• [WHAT YOU WILL DO] Every line of the data is to be reproduced exactly.

• [DATASET CONTENT]
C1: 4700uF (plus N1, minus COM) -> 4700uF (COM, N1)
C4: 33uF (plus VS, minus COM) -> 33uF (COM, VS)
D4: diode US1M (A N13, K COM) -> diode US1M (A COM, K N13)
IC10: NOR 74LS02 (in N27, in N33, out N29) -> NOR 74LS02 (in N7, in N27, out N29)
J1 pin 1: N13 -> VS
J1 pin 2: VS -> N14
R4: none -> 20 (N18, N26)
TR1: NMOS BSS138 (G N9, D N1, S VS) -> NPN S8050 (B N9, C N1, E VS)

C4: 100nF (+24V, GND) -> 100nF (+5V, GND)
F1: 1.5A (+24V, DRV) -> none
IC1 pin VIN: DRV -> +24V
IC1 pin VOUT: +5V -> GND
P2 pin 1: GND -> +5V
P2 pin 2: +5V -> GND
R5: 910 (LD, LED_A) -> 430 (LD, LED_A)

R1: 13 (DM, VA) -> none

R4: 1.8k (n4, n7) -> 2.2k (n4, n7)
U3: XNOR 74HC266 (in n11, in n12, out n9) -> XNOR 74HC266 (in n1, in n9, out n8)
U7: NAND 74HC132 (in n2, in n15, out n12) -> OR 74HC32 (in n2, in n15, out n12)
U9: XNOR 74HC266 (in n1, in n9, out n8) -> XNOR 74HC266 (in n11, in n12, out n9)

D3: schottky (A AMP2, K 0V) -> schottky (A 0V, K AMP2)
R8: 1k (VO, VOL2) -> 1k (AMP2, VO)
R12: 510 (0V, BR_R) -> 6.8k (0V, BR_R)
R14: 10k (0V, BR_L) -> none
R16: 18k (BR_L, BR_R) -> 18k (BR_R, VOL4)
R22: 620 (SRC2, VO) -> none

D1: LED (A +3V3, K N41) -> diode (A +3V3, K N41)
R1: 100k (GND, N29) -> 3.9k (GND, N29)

• [EXPECTED OUTPUT]
C1: 4700uF (plus N1, minus COM) -> 4700uF (COM, N1)
C4: 33uF (plus VS, minus COM) -> 33uF (COM, VS)
D4: diode US1M (A N13, K COM) -> diode US1M (A COM, K N13)
IC10: NOR 74LS02 (in N27, in N33, out N29) -> NOR 74LS02 (in N7, in N27, out N29)
J1 pin 1: N13 -> VS
J1 pin 2: VS -> N14
R4: none -> 20 (N18, N26)
TR1: NMOS BSS138 (G N9, D N1, S VS) -> NPN S8050 (B N9, C N1, E VS)

C4: 100nF (+24V, GND) -> 100nF (+5V, GND)
F1: 1.5A (+24V, DRV) -> none
IC1 pin VIN: DRV -> +24V
IC1 pin VOUT: +5V -> GND
P2 pin 1: GND -> +5V
P2 pin 2: +5V -> GND
R5: 910 (LD, LED_A) -> 430 (LD, LED_A)

R1: 13 (DM, VA) -> none

R4: 1.8k (n4, n7) -> 2.2k (n4, n7)
U3: XNOR 74HC266 (in n11, in n12, out n9) -> XNOR 74HC266 (in n1, in n9, out n8)
U7: NAND 74HC132 (in n2, in n15, out n12) -> OR 74HC32 (in n2, in n15, out n12)
U9: XNOR 74HC266 (in n1, in n9, out n8) -> XNOR 74HC266 (in n11, in n12, out n9)

D3: schottky (A AMP2, K 0V) -> schottky (A 0V, K AMP2)
R8: 1k (VO, VOL2) -> 1k (AMP2, VO)
R12: 510 (0V, BR_R) -> 6.8k (0V, BR_R)
R14: 10k (0V, BR_L) -> none
R16: 18k (BR_L, BR_R) -> 18k (BR_R, VOL4)
R22: 620 (SRC2, VO) -> none

D1: LED (A +3V3, K N41) -> diode (A +3V3, K N41)
R1: 100k (GND, N29) -> 3.9k (GND, N29)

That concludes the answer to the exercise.